Set down the listing below again, exactly as written.

▶ SUPPLIED DATA:
########
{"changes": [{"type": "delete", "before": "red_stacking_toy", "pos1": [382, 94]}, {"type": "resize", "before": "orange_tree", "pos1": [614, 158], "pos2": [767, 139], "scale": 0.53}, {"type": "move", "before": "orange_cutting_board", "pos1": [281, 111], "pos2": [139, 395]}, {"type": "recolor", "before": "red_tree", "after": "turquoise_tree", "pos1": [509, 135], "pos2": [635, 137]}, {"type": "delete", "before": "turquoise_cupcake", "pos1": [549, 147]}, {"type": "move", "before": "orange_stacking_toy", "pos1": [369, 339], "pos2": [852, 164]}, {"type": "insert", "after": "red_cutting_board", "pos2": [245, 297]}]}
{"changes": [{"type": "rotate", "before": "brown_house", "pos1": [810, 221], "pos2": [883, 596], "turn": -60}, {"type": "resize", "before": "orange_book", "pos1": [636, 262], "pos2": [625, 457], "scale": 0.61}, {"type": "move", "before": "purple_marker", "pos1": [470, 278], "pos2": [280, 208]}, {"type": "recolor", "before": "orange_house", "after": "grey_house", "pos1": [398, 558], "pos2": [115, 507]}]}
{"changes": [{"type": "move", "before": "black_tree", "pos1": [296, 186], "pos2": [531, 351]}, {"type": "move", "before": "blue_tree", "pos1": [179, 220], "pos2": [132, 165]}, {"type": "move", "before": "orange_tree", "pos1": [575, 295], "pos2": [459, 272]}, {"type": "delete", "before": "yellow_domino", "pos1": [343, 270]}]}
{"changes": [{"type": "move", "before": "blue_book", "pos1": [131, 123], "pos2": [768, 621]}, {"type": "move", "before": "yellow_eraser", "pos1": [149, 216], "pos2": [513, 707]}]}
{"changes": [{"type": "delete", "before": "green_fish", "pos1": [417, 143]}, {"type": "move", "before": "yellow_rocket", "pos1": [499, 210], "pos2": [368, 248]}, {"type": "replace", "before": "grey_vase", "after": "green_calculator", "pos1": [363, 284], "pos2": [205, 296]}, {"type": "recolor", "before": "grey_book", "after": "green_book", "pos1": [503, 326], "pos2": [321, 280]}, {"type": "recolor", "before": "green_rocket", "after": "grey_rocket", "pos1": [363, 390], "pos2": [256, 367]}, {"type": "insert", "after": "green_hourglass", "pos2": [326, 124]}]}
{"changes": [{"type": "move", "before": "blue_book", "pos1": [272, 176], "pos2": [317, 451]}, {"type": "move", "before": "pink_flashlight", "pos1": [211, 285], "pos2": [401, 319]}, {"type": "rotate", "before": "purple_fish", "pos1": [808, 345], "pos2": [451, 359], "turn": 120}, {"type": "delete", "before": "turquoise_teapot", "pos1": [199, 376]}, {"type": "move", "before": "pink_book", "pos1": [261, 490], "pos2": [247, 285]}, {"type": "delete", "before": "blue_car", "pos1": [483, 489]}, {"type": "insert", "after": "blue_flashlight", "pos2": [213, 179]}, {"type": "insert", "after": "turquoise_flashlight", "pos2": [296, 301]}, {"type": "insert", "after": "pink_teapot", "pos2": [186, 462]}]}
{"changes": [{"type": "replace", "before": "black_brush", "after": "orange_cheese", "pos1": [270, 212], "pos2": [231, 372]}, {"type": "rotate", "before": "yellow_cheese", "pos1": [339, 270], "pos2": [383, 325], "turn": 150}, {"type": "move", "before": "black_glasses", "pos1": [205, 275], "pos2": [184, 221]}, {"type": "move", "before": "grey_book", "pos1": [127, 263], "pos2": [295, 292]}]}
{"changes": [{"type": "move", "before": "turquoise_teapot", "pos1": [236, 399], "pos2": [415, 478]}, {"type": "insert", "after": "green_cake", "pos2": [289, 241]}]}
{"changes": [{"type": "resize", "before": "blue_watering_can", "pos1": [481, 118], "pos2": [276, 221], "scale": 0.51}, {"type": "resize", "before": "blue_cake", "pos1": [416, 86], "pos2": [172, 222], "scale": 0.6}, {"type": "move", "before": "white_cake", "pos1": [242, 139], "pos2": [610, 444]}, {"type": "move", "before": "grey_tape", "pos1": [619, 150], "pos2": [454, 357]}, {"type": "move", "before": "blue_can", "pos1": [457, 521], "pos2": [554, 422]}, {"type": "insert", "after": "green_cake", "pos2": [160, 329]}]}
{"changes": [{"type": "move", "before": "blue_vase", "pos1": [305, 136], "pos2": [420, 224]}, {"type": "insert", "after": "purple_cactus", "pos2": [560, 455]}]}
########
▶ TASK RESULT:
{"changes": [{"type": "delete", "before": "red_stacking_toy", "pos1": [382, 94]}, {"type": "resize", "before": "orange_tree", "pos1": [614, 158], "pos2": [767, 139], "scale": 0.53}, {"type": "move", "before": "orange_cutting_board", "pos1": [281, 111], "pos2": [139, 395]}, {"type": "recolor", "before": "red_tree", "after": "turquoise_tree", "pos1": [509, 135], "pos2": [635, 137]}, {"type": "delete", "before": "turquoise_cupcake", "pos1": [549, 147]}, {"type": "move", "before": "orange_stacking_toy", "pos1": [369, 339], "pos2": [852, 164]}, {"type": "insert", "after": "red_cutting_board", "pos2": [245, 297]}]}
{"changes": [{"type": "rotate", "before": "brown_house", "pos1": [810, 221], "pos2": [883, 596], "turn": -60}, {"type": "resize", "before": "orange_book", "pos1": [636, 262], "pos2": [625, 457], "scale": 0.61}, {"type": "move", "before": "purple_marker", "pos1": [470, 278], "pos2": [280, 208]}, {"type": "recolor", "before": "orange_house", "after": "grey_house", "pos1": [398, 558], "pos2": [115, 507]}]}
{"changes": [{"type": "move", "before": "black_tree", "pos1": [296, 186], "pos2": [531, 351]}, {"type": "move", "before": "blue_tree", "pos1": [179, 220], "pos2": [132, 165]}, {"type": "move", "before": "orange_tree", "pos1": [575, 295], "pos2": [459, 272]}, {"type": "delete", "before": "yellow_domino", "pos1": [343, 270]}]}
{"changes": [{"type": "move", "before": "blue_book", "pos1": [131, 123], "pos2": [768, 621]}, {"type": "move", "before": "yellow_eraser", "pos1": [149, 216], "pos2": [513, 707]}]}
{"changes": [{"type": "delete", "before": "green_fish", "pos1": [417, 143]}, {"type": "move", "before": "yellow_rocket", "pos1": [499, 210], "pos2": [368, 248]}, {"type": "replace", "before": "grey_vase", "after": "green_calculator", "pos1": [363, 284], "pos2": [205, 296]}, {"type": "recolor", "before": "grey_book", "after": "green_book", "pos1": [503, 326], "pos2": [321, 280]}, {"type": "recolor", "before": "green_rocket", "after": "grey_rocket", "pos1": [363, 390], "pos2": [256, 367]}, {"type": "insert", "after": "green_hourglass", "pos2": [326, 124]}]}
{"changes": [{"type": "move", "before": "blue_book", "pos1": [272, 176], "pos2": [317, 451]}, {"type": "move", "before": "pink_flashlight", "pos1": [211, 285], "pos2": [401, 319]}, {"type": "rotate", "before": "purple_fish", "pos1": [808, 345], "pos2": [451, 359], "turn": 120}, {"type": "delete", "before": "turquoise_teapot", "pos1": [199, 376]}, {"type": "move", "before": "pink_book", "pos1": [261, 490], "pos2": [247, 285]}, {"type": "delete", "before": "blue_car", "pos1": [483, 489]}, {"type": "insert", "after": "blue_flashlight", "pos2": [213, 179]}, {"type": "insert", "after": "turquoise_flashlight", "pos2": [296, 301]}, {"type": "insert", "after": "pink_teapot", "pos2": [186, 462]}]}
{"changes": [{"type": "replace", "before": "black_brush", "after": "orange_cheese", "pos1": [270, 212], "pos2": [231, 372]}, {"type": "rotate", "before": "yellow_cheese", "pos1": [339, 270], "pos2": [383, 325], "turn": 150}, {"type": "move", "before": "black_glasses", "pos1": [205, 275], "pos2": [184, 221]}, {"type": "move", "before": "grey_book", "pos1": [127, 263], "pos2": [295, 292]}]}
{"changes": [{"type": "move", "before": "turquoise_teapot", "pos1": [236, 399], "pos2": [415, 478]}, {"type": "insert", "after": "green_cake", "pos2": [289, 241]}]}
{"changes": [{"type": "resize", "before": "blue_watering_can", "pos1": [481, 118], "pos2": [276, 221], "scale": 0.51}, {"type": "resize", "before": "blue_cake", "pos1": [416, 86], "pos2": [172, 222], "scale": 0.6}, {"type": "move", "before": "white_cake", "pos1": [242, 139], "pos2": [610, 444]}, {"type": "move", "before": "grey_tape", "pos1": [619, 150], "pos2": [454, 357]}, {"type": "move", "before": "blue_can", "pos1": [457, 521], "pos2": [554, 422]}, {"type": "insert", "after": "green_cake", "pos2": [160, 329]}]}
{"changes": [{"type": "move", "before": "blue_vase", "pos1": [305, 136], "pos2": [420, 224]}, {"type": "insert", "after": "purple_cactus", "pos2": [560, 455]}]}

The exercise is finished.